_TASK INSTRUCTIONS_
With nothing added and nothing dropped, write out all of the entries below.

_DATA SHOWN_
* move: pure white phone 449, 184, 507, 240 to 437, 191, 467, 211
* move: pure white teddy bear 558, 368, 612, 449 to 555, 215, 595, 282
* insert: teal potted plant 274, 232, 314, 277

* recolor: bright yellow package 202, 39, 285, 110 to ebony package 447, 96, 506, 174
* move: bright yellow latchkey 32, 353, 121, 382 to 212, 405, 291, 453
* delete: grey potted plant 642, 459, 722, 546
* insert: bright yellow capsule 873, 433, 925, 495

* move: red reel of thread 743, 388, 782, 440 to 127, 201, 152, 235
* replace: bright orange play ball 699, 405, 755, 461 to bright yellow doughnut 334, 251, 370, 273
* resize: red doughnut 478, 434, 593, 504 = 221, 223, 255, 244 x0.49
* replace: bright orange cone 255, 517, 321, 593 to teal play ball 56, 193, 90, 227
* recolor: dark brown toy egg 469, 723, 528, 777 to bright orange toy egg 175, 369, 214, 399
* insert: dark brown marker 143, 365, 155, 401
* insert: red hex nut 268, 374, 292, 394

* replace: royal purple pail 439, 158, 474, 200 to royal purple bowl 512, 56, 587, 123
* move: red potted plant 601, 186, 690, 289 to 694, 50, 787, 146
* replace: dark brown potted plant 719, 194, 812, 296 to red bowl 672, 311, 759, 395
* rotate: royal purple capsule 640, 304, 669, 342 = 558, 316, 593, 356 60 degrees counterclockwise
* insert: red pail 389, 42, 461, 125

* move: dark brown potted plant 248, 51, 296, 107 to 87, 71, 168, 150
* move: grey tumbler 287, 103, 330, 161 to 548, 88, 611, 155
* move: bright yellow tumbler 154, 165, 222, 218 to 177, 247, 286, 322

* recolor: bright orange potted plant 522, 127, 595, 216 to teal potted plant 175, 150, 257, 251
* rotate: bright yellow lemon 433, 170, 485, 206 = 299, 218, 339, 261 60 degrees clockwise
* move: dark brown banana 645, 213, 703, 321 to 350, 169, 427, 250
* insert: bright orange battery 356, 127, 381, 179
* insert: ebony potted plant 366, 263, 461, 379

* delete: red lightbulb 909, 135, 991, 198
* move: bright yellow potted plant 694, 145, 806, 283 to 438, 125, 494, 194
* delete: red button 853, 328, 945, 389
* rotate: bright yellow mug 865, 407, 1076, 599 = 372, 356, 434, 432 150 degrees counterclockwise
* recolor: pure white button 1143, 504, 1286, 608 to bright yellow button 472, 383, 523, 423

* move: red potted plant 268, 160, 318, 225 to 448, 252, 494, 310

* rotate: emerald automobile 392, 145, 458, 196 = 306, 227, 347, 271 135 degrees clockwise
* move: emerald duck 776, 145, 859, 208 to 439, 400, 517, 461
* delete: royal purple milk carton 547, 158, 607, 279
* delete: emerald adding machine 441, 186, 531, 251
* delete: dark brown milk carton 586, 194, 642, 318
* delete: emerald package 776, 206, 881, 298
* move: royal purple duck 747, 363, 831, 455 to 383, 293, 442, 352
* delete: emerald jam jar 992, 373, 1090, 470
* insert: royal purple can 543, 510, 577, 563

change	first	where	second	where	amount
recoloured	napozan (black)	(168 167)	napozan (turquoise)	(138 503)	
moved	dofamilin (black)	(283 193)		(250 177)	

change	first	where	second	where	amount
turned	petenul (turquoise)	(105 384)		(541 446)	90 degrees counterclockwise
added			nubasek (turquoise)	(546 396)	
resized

_PROBLEM SOLUTION_
* move: pure white phone 449, 184, 507, 240 to 437, 191, 467, 211
* move: pure white teddy bear 558, 368, 612, 449 to 555, 215, 595, 282
* insert: teal potted plant 274, 232, 314, 277

* recolor: bright yellow package 202, 39, 285, 110 to ebony package 447, 96, 506, 174
* move: bright yellow latchkey 32, 353, 121, 382 to 212, 405, 291, 453
* delete: grey potted plant 642, 459, 722, 546
* insert: bright yellow capsule 873, 433, 925, 495

* move: red reel of thread 743, 388, 782, 440 to 127, 201, 152, 235
* replace: bright orange play ball 699, 405, 755, 461 to bright yellow doughnut 334, 251, 370, 273
* resize: red doughnut 478, 434, 593, 504 = 221, 223, 255, 244 x0.49
* replace: bright orange cone 255, 517, 321, 593 to teal play ball 56, 193, 90, 227
* recolor: dark brown toy egg 469, 723, 528, 777 to bright orange toy egg 175, 369, 214, 399
* insert: dark brown marker 143, 365, 155, 401
* insert: red hex nut 268, 374, 292, 394

* replace: royal purple pail 439, 158, 474, 200 to royal purple bowl 512, 56, 587, 123
* move: red potted plant 601, 186, 690, 289 to 694, 50, 787, 146
* replace: dark brown potted plant 719, 194, 812, 296 to red bowl 672, 311, 759, 395
* rotate: royal purple capsule 640, 304, 669, 342 = 558, 316, 593, 356 60 degrees counterclockwise
* insert: red pail 389, 42, 461, 125

* move: dark brown potted plant 248, 51, 296, 107 to 87, 71, 168, 150
* move: grey tumbler 287, 103, 330, 161 to 548, 88, 611, 155
* move: bright yellow tumbler 154, 165, 222, 218 to 177, 247, 286, 322

* recolor: bright orange potted plant 522, 127, 595, 216 to teal potted plant 175, 150, 257, 251
* rotate: bright yellow lemon 433, 170, 485, 206 = 299, 218, 339, 261 60 degrees clockwise
* move: dark brown banana 645, 213, 703, 321 to 350, 169, 427, 250
* insert: bright orange battery 356, 127, 381, 179
* insert: ebony potted plant 366, 263, 461, 379

* delete: red lightbulb 909, 135, 991, 198
* move: bright yellow potted plant 694, 145, 806, 283 to 438, 125, 494, 194
* delete: red button 853, 328, 945, 389
* rotate: bright yellow mug 865, 407, 1076, 599 = 372, 356, 434, 432 150 degrees counterclockwise
* recolor: pure white button 1143, 504, 1286, 608 to bright yellow button 472, 383, 523, 423

* move: red potted plant 268, 160, 318, 225 to 448, 252, 494, 310

* rotate: emerald automobile 392, 145, 458, 196 = 306, 227, 347, 271 135 degrees clockwise
* move: emerald duck 776, 145, 859, 208 to 439, 400, 517, 461
* delete: royal purple milk carton 547, 158, 607, 279
* delete: emerald adding machine 441, 186, 531, 251
* delete: dark brown milk carton 586, 194, 642, 318
* delete: emerald package 776, 206, 881, 298
* move: royal purple duck 747, 363, 831, 455 to 383, 293, 442, 352
* delete: emerald jam jar 992, 373, 1090, 470
* insert: royal purple can 543, 510, 577, 563

change	first	where	second	where	amount
recoloured	napozan (black)	(168 167)	napozan (turquoise)	(138 503)	
moved	dofamilin (black)	(283 193)		(250 177)	

change	first	where	second	where	amount
turned	petenul (turquoise)	(105 384)		(541 446)	90 degrees counterclockwise
added			nubasek (turquoise)	(546 396)	
resized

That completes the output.